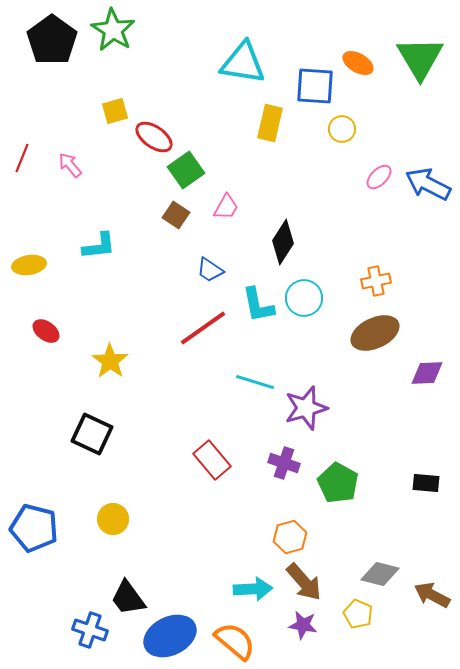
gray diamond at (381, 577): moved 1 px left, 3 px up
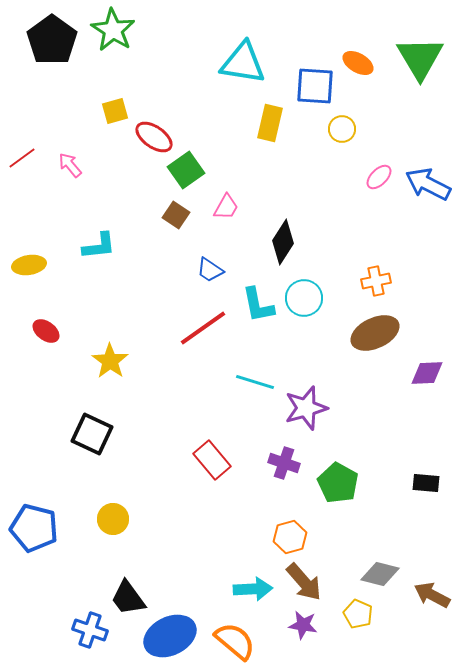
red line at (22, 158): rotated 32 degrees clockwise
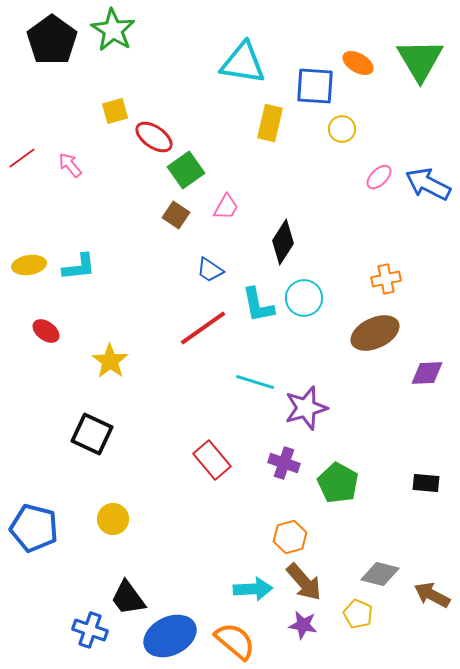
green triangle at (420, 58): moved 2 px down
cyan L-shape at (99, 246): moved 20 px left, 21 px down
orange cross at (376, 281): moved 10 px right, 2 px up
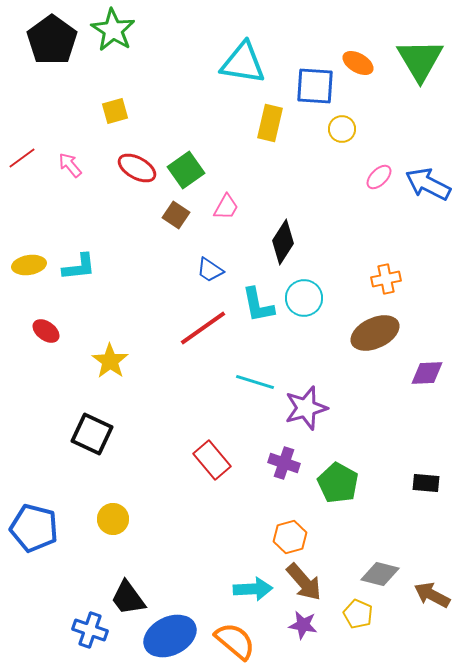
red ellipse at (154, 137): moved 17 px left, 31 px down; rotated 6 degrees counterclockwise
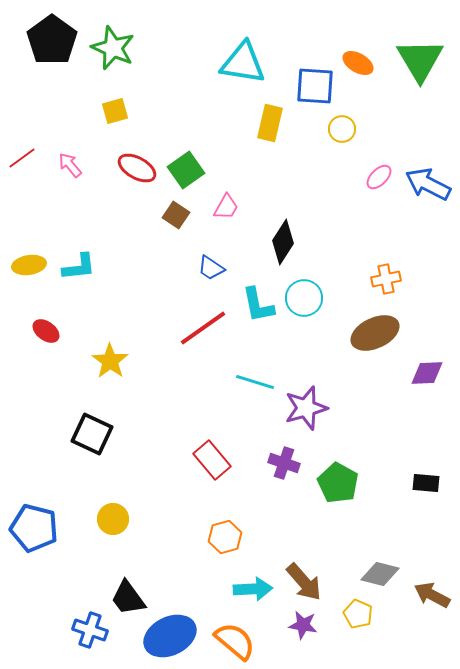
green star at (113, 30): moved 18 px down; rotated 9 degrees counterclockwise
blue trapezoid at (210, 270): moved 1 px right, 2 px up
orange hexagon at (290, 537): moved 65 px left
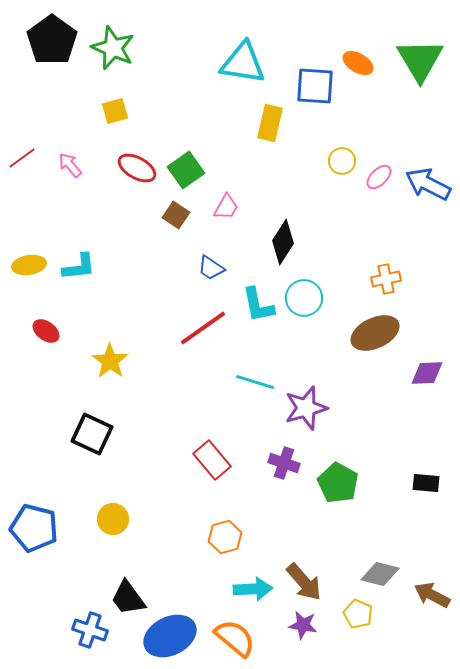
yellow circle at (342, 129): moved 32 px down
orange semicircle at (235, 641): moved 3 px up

────────

Prompt: Output the whole listing above verbatim, line by line, but leave the pictures out.

The response:
gray diamond at (381, 577): moved 1 px left, 3 px up
red line at (22, 158): rotated 32 degrees clockwise
green triangle at (420, 58): moved 2 px down
cyan L-shape at (99, 246): moved 20 px left, 21 px down
orange cross at (376, 281): moved 10 px right, 2 px up
red ellipse at (154, 137): moved 17 px left, 31 px down; rotated 6 degrees counterclockwise
green star at (113, 30): moved 18 px down; rotated 9 degrees counterclockwise
blue trapezoid at (210, 270): moved 1 px right, 2 px up
orange hexagon at (290, 537): moved 65 px left
yellow circle at (342, 129): moved 32 px down
orange semicircle at (235, 641): moved 3 px up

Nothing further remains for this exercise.